WORK INSTRUCTIONS
The records that follow are to be transcribed word for word.

PROVIDED RECORDS
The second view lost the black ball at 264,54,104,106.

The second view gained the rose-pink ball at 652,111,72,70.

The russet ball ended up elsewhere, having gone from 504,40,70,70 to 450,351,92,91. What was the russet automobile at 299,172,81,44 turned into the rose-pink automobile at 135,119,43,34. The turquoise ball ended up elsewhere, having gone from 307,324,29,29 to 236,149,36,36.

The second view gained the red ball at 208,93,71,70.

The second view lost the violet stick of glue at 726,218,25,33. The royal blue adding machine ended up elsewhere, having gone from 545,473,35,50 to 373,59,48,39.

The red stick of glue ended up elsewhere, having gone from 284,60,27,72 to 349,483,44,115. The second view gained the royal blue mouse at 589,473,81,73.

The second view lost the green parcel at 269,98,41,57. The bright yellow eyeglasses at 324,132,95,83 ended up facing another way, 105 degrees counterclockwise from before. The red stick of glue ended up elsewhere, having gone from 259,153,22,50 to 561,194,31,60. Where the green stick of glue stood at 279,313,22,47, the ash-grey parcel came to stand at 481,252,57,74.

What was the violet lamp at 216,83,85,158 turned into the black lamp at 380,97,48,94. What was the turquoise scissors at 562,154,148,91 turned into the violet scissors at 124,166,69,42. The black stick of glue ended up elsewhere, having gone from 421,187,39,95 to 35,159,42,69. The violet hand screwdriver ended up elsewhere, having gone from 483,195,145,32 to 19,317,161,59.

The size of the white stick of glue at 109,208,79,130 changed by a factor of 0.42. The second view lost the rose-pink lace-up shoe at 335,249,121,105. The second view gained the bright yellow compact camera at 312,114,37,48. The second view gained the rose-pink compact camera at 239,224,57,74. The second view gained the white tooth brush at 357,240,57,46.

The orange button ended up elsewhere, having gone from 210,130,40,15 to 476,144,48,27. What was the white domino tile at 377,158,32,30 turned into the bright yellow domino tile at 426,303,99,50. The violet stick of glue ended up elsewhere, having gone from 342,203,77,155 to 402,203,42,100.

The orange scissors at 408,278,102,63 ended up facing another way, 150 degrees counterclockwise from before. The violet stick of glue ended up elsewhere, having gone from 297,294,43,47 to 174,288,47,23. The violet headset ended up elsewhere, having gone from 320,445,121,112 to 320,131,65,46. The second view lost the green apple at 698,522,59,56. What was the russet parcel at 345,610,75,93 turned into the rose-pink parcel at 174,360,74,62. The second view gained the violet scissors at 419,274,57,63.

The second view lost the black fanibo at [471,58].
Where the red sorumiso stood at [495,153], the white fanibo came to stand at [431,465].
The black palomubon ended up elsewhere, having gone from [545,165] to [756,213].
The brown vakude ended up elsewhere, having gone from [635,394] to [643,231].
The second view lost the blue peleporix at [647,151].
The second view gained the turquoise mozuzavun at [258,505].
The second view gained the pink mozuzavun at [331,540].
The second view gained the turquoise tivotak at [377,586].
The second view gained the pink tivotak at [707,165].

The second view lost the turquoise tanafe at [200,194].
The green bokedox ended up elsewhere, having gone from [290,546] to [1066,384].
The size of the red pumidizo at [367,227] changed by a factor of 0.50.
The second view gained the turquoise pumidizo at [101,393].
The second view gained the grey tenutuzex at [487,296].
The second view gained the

REPLY
The second view lost the black ball at 264,54,104,106.

The second view gained the rose-pink ball at 652,111,72,70.

The russet ball ended up elsewhere, having gone from 504,40,70,70 to 450,351,92,91. What was the russet automobile at 299,172,81,44 turned into the rose-pink automobile at 135,119,43,34. The turquoise ball ended up elsewhere, having gone from 307,324,29,29 to 236,149,36,36.

The second view gained the red ball at 208,93,71,70.

The second view lost the violet stick of glue at 726,218,25,33. The royal blue adding machine ended up elsewhere, having gone from 545,473,35,50 to 373,59,48,39.

The red stick of glue ended up elsewhere, having gone from 284,60,27,72 to 349,483,44,115. The second view gained the royal blue mouse at 589,473,81,73.

The second view lost the green parcel at 269,98,41,57. The bright yellow eyeglasses at 324,132,95,83 ended up facing another way, 105 degrees counterclockwise from before. The red stick of glue ended up elsewhere, having gone from 259,153,22,50 to 561,194,31,60. Where the green stick of glue stood at 279,313,22,47, the ash-grey parcel came to stand at 481,252,57,74.

What was the violet lamp at 216,83,85,158 turned into the black lamp at 380,97,48,94. What was the turquoise scissors at 562,154,148,91 turned into the violet scissors at 124,166,69,42. The black stick of glue ended up elsewhere, having gone from 421,187,39,95 to 35,159,42,69. The violet hand screwdriver ended up elsewhere, having gone from 483,195,145,32 to 19,317,161,59.

The size of the white stick of glue at 109,208,79,130 changed by a factor of 0.42. The second view lost the rose-pink lace-up shoe at 335,249,121,105. The second view gained the bright yellow compact camera at 312,114,37,48. The second view gained the rose-pink compact camera at 239,224,57,74. The second view gained the white tooth brush at 357,240,57,46.

The orange button ended up elsewhere, having gone from 210,130,40,15 to 476,144,48,27. What was the white domino tile at 377,158,32,30 turned into the bright yellow domino tile at 426,303,99,50. The violet stick of glue ended up elsewhere, having gone from 342,203,77,155 to 402,203,42,100.

The orange scissors at 408,278,102,63 ended up facing another way, 150 degrees counterclockwise from before. The violet stick of glue ended up elsewhere, having gone from 297,294,43,47 to 174,288,47,23. The violet headset ended up elsewhere, having gone from 320,445,121,112 to 320,131,65,46. The second view lost the green apple at 698,522,59,56. What was the russet parcel at 345,610,75,93 turned into the rose-pink parcel at 174,360,74,62. The second view gained the violet scissors at 419,274,57,63.

The second view lost the black fanibo at [471,58].
Where the red sorumiso stood at [495,153], the white fanibo came to stand at [431,465].
The black palomubon ended up elsewhere, having gone from [545,165] to [756,213].
The brown vakude ended up elsewhere, having gone from [635,394] to [643,231].
The second view lost the blue peleporix at [647,151].
The second view gained the turquoise mozuzavun at [258,505].
The second view gained the pink mozuzavun at [331,540].
The second view gained the turquoise tivotak at [377,586].
The second view gained the pink tivotak at [707,165].

The second view lost the turquoise tanafe at [200,194].
The green bokedox ended up elsewhere, having gone from [290,546] to [1066,384].
The size of the red pumidizo at [367,227] changed by a factor of 0.50.
The second view gained the turquoise pumidizo at [101,393].
The second view gained the grey tenutuzex at [487,296].
The second view gained the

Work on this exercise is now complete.